Would you please set down, word for word, the lines from the one with "white_reridon [310, 418]" through the final line of the data below, omitting any pictures?

=== Section Start ===

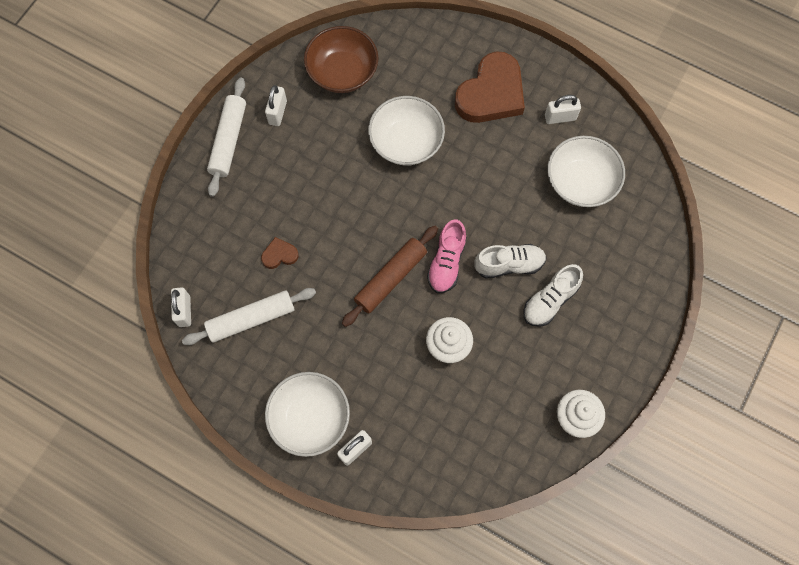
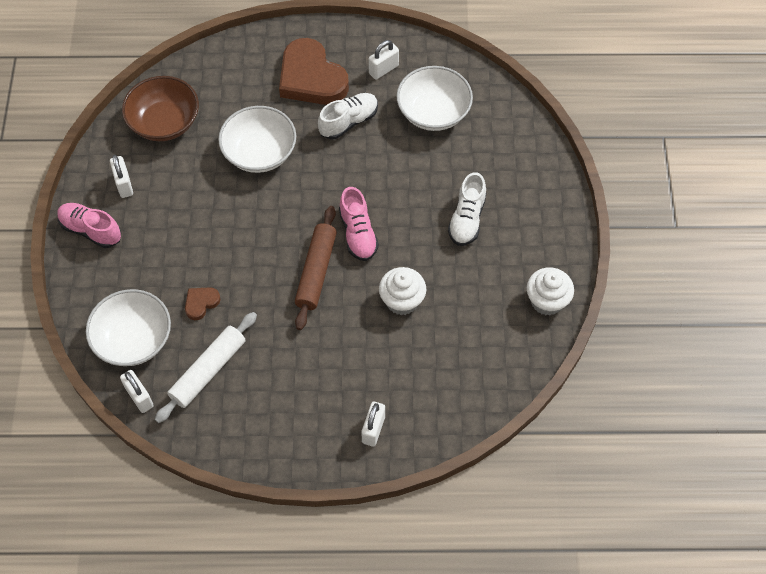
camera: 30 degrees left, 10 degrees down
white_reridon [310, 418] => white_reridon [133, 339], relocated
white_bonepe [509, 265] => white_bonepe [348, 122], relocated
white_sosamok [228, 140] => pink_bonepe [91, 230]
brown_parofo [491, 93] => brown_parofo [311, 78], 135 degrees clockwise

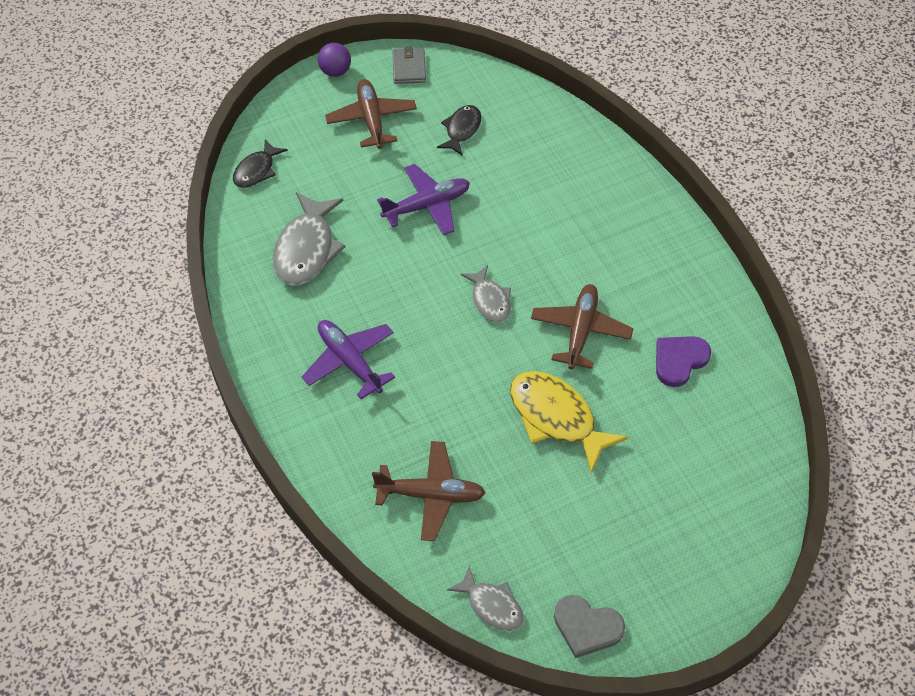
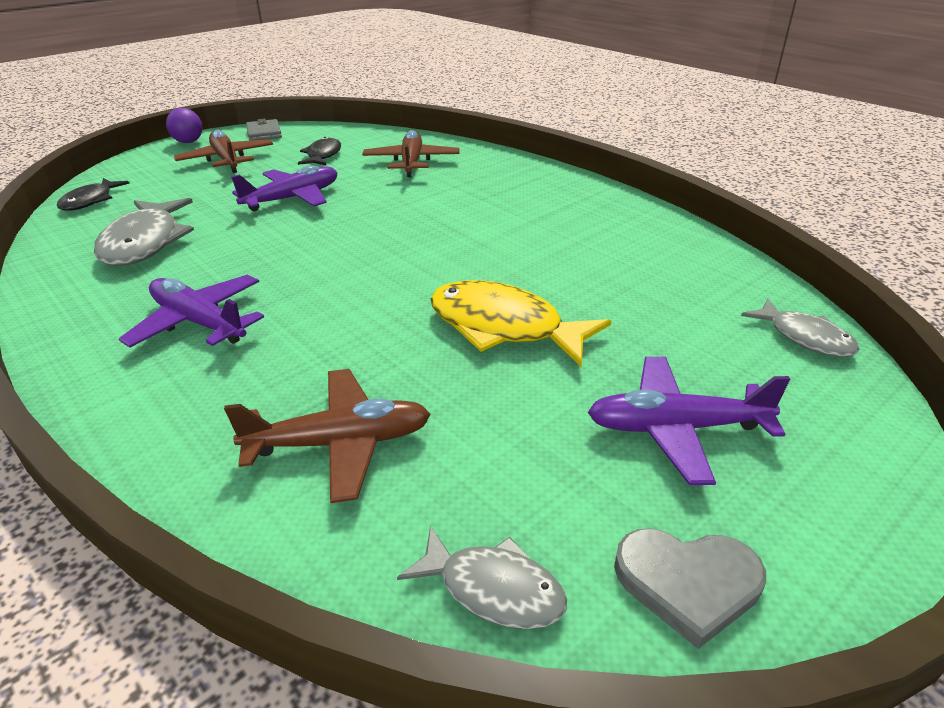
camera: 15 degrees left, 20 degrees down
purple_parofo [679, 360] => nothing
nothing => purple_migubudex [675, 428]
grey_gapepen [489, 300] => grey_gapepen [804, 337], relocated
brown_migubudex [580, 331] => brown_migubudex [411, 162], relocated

=== Section End ===

Exercise answer>
white_reridon [310, 418] => white_reridon [133, 339], relocated
white_bonepe [509, 265] => white_bonepe [348, 122], relocated
white_sosamok [228, 140] => pink_bonepe [91, 230]
brown_parofo [491, 93] => brown_parofo [311, 78], 135 degrees clockwise

camera: 15 degrees left, 20 degrees down
purple_parofo [679, 360] => nothing
nothing => purple_migubudex [675, 428]
grey_gapepen [489, 300] => grey_gapepen [804, 337], relocated
brown_migubudex [580, 331] => brown_migubudex [411, 162], relocated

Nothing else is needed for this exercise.